Return, from the data that follows, each line that holds the word "toothbrush".

* * * * * * * * *

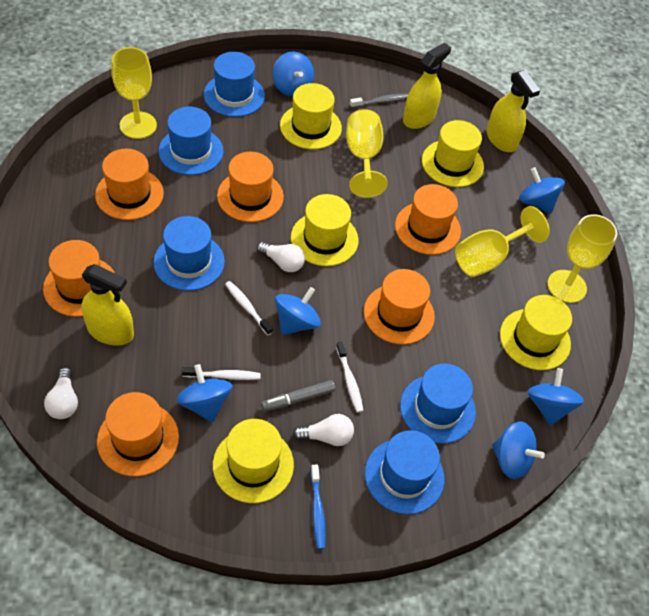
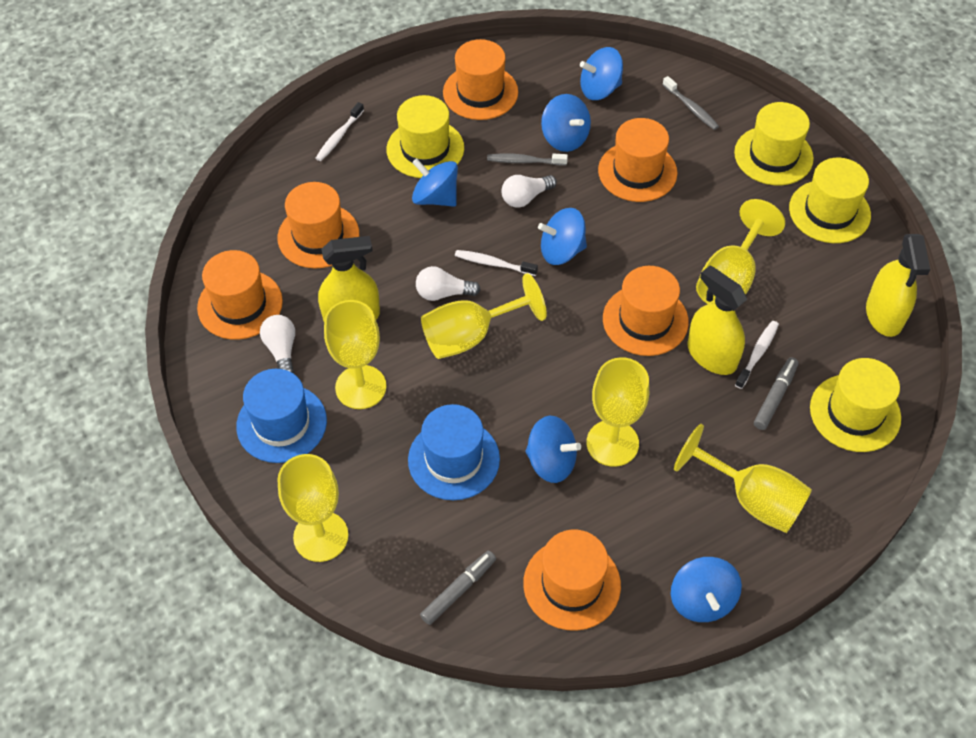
blue hat: 5 -> 2
blue toothbrush: 1 -> 0
grey marker: 1 -> 2
grey toothbrush: 1 -> 2
yellow goblet: 4 -> 6
yellow hat: 5 -> 4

* * * * * * * * *

__TASK SOLUTION__:
blue toothbrush: 1 -> 0
grey toothbrush: 1 -> 2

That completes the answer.